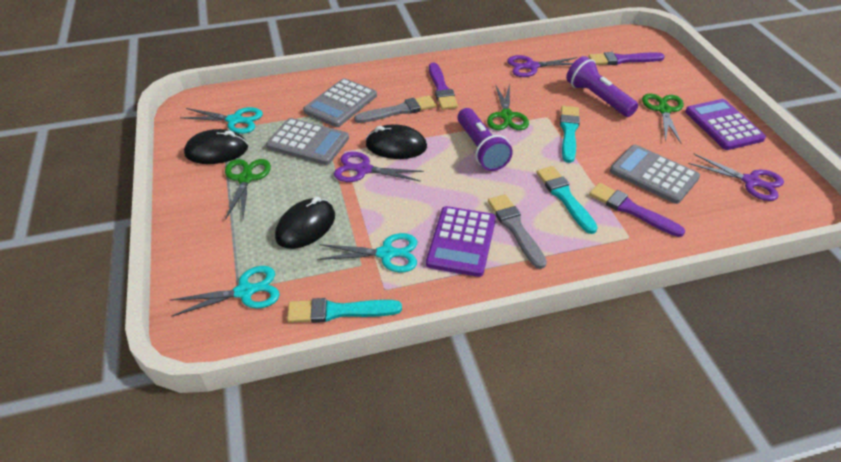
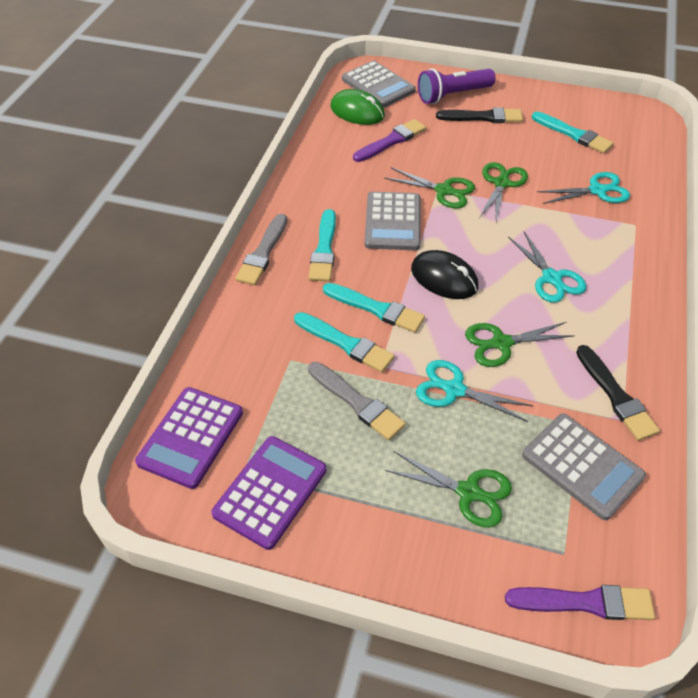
black brush: 0 -> 2
black mouse: 3 -> 1
green mouse: 0 -> 1
green scissors: 3 -> 4
purple brush: 3 -> 2
purple flashlight: 2 -> 1
purple scissors: 3 -> 0
turquoise brush: 3 -> 4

================

I'd like the data above duplicated exactly, with no pictures included.

▶ **Exercise result**:
black brush: 0 -> 2
black mouse: 3 -> 1
green mouse: 0 -> 1
green scissors: 3 -> 4
purple brush: 3 -> 2
purple flashlight: 2 -> 1
purple scissors: 3 -> 0
turquoise brush: 3 -> 4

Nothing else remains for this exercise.